── EXTRACTED INFORMATION
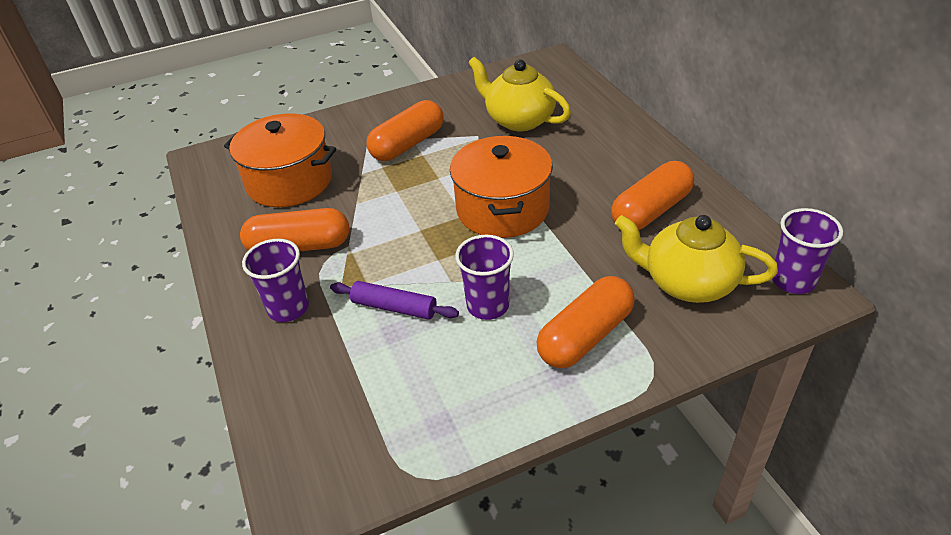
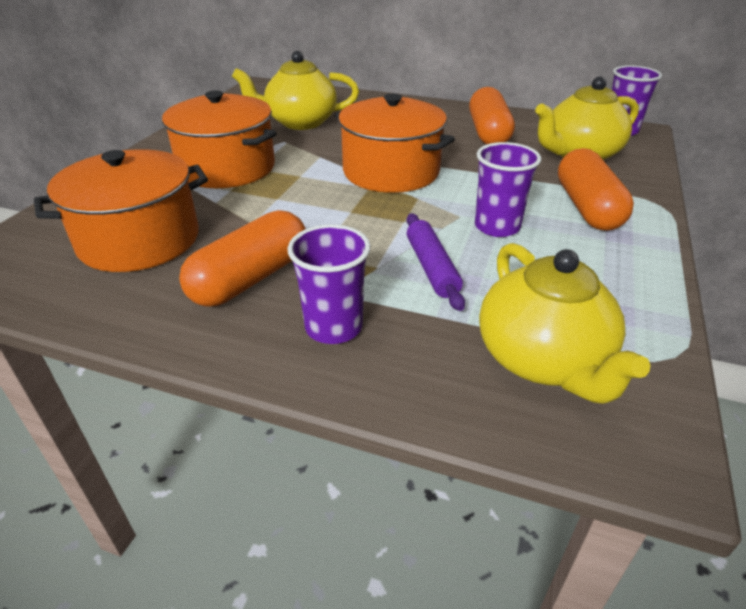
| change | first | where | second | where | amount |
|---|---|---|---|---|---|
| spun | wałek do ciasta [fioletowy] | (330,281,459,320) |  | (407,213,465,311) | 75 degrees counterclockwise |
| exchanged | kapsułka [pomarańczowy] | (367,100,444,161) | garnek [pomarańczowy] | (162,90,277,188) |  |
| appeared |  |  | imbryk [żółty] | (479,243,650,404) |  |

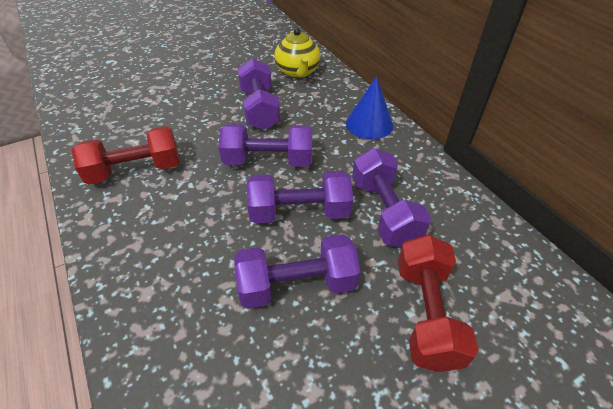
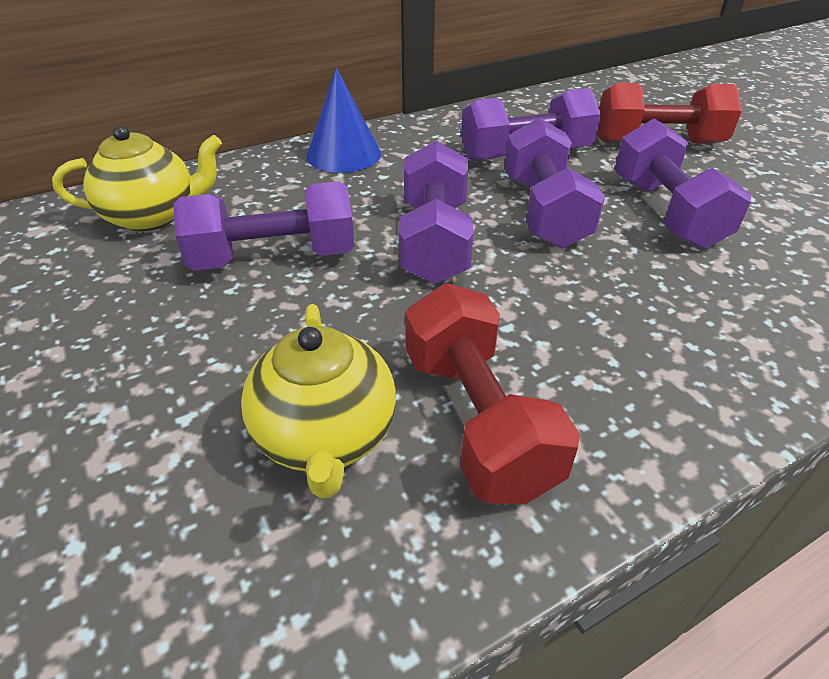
| change | first | where | second | where | amount |
|---|---|---|---|---|---|
| appeared |  |  | imbryk [żółty] | (241,304,396,499) |  |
────
## TASK GOAL
Go through the listing above, and whenever a line holds the word "appeared", copy it.

## RESULT FOR THIS EXERCISE
| appeared |  |  | imbryk [żółty] | (479,243,650,404) |  |
| appeared |  |  | imbryk [żółty] | (241,304,396,499) |  |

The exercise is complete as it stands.